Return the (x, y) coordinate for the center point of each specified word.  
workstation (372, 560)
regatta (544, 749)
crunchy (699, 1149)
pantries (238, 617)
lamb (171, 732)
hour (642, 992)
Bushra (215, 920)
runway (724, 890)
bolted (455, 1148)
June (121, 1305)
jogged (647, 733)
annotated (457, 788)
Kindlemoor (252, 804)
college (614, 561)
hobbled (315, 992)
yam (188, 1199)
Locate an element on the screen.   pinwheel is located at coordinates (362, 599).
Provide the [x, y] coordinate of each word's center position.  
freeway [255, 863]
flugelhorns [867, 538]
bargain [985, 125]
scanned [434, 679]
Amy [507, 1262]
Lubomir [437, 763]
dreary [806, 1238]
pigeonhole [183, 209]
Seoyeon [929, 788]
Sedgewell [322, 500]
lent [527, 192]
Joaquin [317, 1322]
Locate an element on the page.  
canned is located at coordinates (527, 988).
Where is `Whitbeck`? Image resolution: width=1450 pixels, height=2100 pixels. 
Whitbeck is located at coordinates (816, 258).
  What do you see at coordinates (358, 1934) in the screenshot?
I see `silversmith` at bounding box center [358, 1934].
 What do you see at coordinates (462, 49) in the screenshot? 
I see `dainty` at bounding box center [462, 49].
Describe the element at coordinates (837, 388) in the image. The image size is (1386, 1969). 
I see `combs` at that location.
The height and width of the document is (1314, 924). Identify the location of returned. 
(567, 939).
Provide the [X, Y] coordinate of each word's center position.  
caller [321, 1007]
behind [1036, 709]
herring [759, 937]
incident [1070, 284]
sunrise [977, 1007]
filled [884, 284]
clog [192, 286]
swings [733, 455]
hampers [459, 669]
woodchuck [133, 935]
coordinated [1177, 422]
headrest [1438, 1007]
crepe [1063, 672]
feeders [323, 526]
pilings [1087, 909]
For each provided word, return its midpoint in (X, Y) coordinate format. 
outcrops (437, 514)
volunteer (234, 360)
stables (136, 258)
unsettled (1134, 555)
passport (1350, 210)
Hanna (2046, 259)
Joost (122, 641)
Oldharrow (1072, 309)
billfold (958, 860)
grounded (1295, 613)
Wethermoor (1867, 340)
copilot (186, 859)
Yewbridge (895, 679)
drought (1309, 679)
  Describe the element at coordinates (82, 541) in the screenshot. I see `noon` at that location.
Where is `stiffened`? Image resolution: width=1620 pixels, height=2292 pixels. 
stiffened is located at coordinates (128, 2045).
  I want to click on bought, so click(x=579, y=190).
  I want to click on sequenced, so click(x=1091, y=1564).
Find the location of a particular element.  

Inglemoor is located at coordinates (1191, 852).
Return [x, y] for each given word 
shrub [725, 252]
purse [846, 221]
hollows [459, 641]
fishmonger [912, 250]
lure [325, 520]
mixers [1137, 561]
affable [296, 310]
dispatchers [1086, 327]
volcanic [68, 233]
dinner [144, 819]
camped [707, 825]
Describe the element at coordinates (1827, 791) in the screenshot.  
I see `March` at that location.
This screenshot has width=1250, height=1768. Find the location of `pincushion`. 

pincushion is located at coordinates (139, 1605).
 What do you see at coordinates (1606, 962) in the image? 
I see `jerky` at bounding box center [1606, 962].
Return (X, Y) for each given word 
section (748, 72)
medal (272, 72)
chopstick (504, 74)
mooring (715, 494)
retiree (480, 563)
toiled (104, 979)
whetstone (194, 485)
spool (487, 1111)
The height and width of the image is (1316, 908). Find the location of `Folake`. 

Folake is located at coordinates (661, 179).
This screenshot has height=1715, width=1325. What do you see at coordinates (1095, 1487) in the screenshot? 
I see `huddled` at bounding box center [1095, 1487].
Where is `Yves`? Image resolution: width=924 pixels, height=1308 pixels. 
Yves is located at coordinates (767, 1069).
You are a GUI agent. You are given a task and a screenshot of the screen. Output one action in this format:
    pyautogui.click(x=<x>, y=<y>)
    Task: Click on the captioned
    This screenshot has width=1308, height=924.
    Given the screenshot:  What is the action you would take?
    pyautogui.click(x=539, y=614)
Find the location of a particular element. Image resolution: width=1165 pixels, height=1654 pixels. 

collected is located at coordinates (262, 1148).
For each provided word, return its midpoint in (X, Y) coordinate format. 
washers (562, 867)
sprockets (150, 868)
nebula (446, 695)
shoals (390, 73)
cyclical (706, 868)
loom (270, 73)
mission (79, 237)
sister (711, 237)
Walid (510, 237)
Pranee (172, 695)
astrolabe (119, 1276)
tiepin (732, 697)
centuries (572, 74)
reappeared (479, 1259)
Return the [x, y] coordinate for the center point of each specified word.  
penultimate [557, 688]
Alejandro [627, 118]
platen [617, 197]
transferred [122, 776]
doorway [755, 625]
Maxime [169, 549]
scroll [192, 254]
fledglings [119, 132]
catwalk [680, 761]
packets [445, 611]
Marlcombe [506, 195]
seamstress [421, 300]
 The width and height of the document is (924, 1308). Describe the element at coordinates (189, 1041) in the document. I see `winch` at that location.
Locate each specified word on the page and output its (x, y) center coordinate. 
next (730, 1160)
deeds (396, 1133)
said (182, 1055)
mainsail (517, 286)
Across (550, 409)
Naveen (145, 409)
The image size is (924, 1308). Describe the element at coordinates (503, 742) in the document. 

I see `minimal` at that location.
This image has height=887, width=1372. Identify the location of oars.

_TASK TO COMPLETE_:
Please add 38 to every coordinate in the answers and write out again the lines of the records between the line holding "nebula (446, 695)" and the line holding "catwalk [680, 761]", inclusive, with the requests kept. Give only those lines.

_FULL RESPONSE_:
nebula (484, 733)
shoals (428, 111)
cyclical (744, 906)
loom (308, 111)
mission (117, 275)
sister (749, 275)
Walid (548, 275)
Pranee (210, 733)
astrolabe (157, 1314)
tiepin (770, 735)
centuries (610, 112)
reappeared (517, 1297)
Return the [x, y] coordinate for the center point of each specified word.  
penultimate [595, 726]
Alejandro [665, 156]
platen [655, 235]
transferred [160, 814]
doorway [793, 663]
Maxime [207, 587]
scroll [230, 292]
fledglings [157, 170]
catwalk [718, 799]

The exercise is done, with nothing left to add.